▶ [Provided material]
──────────
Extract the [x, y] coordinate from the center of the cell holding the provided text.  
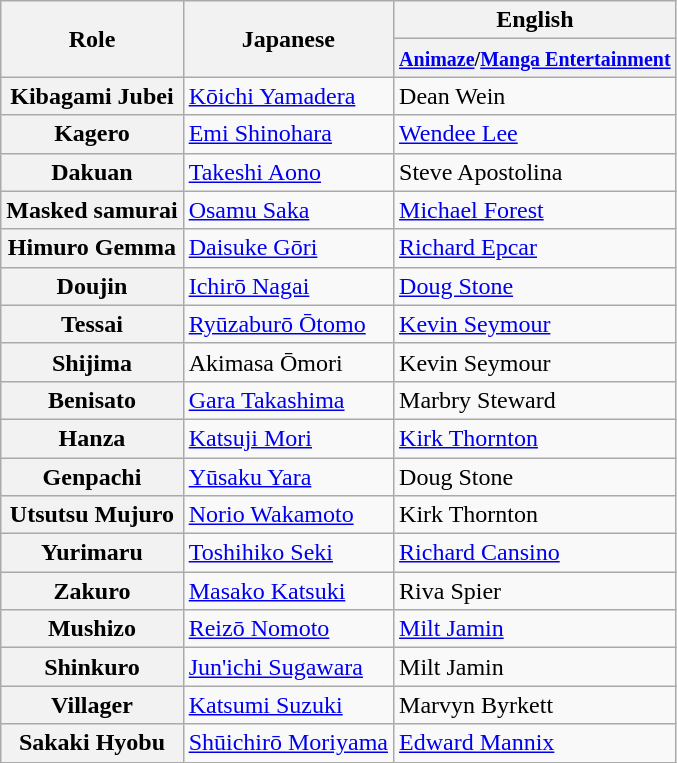
Richard Epcar [536, 248]
Kagero [92, 134]
Akimasa Ōmori [288, 362]
Shijima [92, 362]
Hanza [92, 438]
Sakaki Hyobu [92, 743]
Zakuro [92, 591]
Villager [92, 705]
Yūsaku Yara [288, 477]
Michael Forest [536, 210]
Ryūzaburō Ōtomo [288, 324]
Masked samurai [92, 210]
Marbry Steward [536, 400]
Utsutsu Mujuro [92, 515]
Himuro Gemma [92, 248]
Kibagami Jubei [92, 96]
Takeshi Aono [288, 172]
Benisato [92, 400]
Dakuan [92, 172]
Role [92, 39]
Riva Spier [536, 591]
Marvyn Byrkett [536, 705]
Osamu Saka [288, 210]
Tessai [92, 324]
Reizō Nomoto [288, 629]
Wendee Lee [536, 134]
Shūichirō Moriyama [288, 743]
Genpachi [92, 477]
Doujin [92, 286]
Masako Katsuki [288, 591]
Katsumi Suzuki [288, 705]
Jun'ichi Sugawara [288, 667]
Shinkuro [92, 667]
Katsuji Mori [288, 438]
Mushizo [92, 629]
Norio Wakamoto [288, 515]
Kōichi Yamadera [288, 96]
Steve Apostolina [536, 172]
Richard Cansino [536, 553]
Yurimaru [92, 553]
Japanese [288, 39]
Emi Shinohara [288, 134]
English [536, 20]
Ichirō Nagai [288, 286]
Animaze/Manga Entertainment [536, 58]
Toshihiko Seki [288, 553]
Edward Mannix [536, 743]
Gara Takashima [288, 400]
Dean Wein [536, 96]
Daisuke Gōri [288, 248]
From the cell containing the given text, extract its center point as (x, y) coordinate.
──────────
Reproduce all of the material above, replacing every occurrence of "coordinate" with "location" and leaving everything else as it stands. Leave the pictures out of your answer.

▶ [Correct output]
Extract the [x, y] location from the center of the cell holding the provided text.  
Richard Epcar [536, 248]
Kagero [92, 134]
Akimasa Ōmori [288, 362]
Shijima [92, 362]
Hanza [92, 438]
Sakaki Hyobu [92, 743]
Zakuro [92, 591]
Villager [92, 705]
Yūsaku Yara [288, 477]
Michael Forest [536, 210]
Ryūzaburō Ōtomo [288, 324]
Masked samurai [92, 210]
Marbry Steward [536, 400]
Utsutsu Mujuro [92, 515]
Himuro Gemma [92, 248]
Kibagami Jubei [92, 96]
Takeshi Aono [288, 172]
Benisato [92, 400]
Dakuan [92, 172]
Role [92, 39]
Riva Spier [536, 591]
Marvyn Byrkett [536, 705]
Osamu Saka [288, 210]
Tessai [92, 324]
Reizō Nomoto [288, 629]
Wendee Lee [536, 134]
Shūichirō Moriyama [288, 743]
Genpachi [92, 477]
Doujin [92, 286]
Masako Katsuki [288, 591]
Katsumi Suzuki [288, 705]
Jun'ichi Sugawara [288, 667]
Shinkuro [92, 667]
Katsuji Mori [288, 438]
Mushizo [92, 629]
Norio Wakamoto [288, 515]
Kōichi Yamadera [288, 96]
Steve Apostolina [536, 172]
Richard Cansino [536, 553]
Yurimaru [92, 553]
Japanese [288, 39]
Emi Shinohara [288, 134]
English [536, 20]
Ichirō Nagai [288, 286]
Animaze/Manga Entertainment [536, 58]
Toshihiko Seki [288, 553]
Edward Mannix [536, 743]
Gara Takashima [288, 400]
Dean Wein [536, 96]
Daisuke Gōri [288, 248]
From the cell containing the given text, extract its center point as (x, y) location.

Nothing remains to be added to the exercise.